[Collected data entries]
____
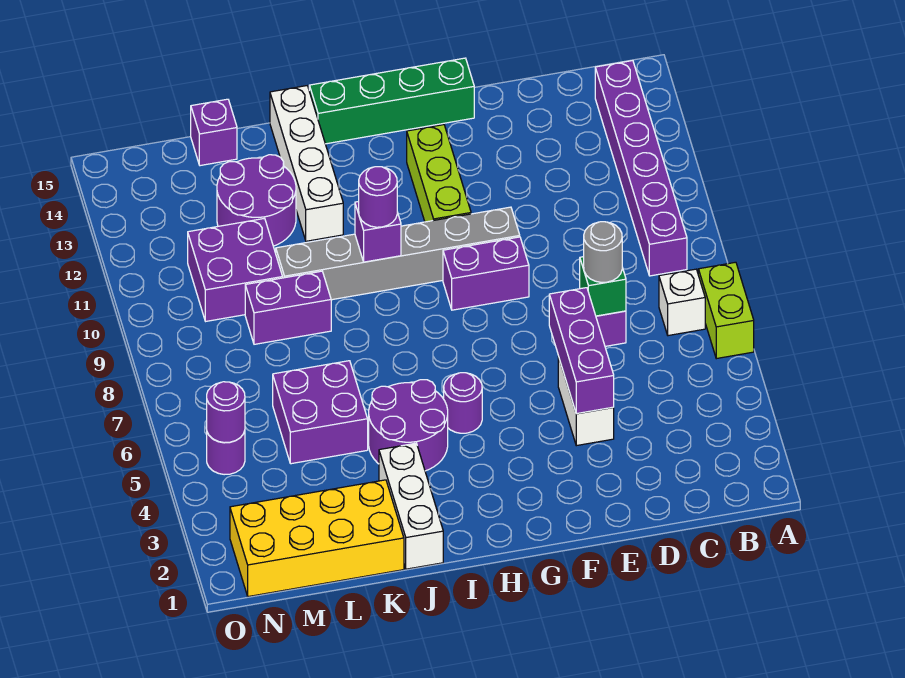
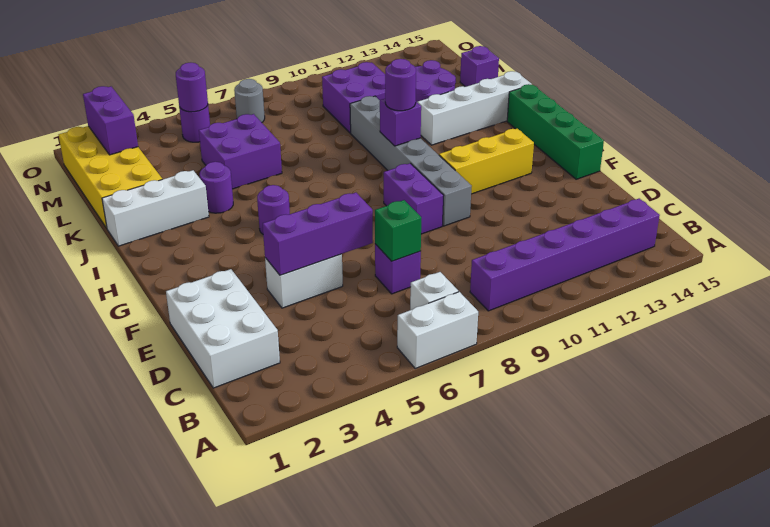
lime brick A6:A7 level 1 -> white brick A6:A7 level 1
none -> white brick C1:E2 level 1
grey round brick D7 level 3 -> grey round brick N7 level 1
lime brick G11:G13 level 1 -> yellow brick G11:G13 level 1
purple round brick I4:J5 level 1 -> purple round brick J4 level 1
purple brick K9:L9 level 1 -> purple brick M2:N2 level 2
____
**ABOUT THIS EXERCISE:** Nothing but the lines from the one holding "none -> white brick C1:E2 level 1" to the end of the entries should be output, each exactly as it appears.

**REPLY TO THE TASK:**
none -> white brick C1:E2 level 1
grey round brick D7 level 3 -> grey round brick N7 level 1
lime brick G11:G13 level 1 -> yellow brick G11:G13 level 1
purple round brick I4:J5 level 1 -> purple round brick J4 level 1
purple brick K9:L9 level 1 -> purple brick M2:N2 level 2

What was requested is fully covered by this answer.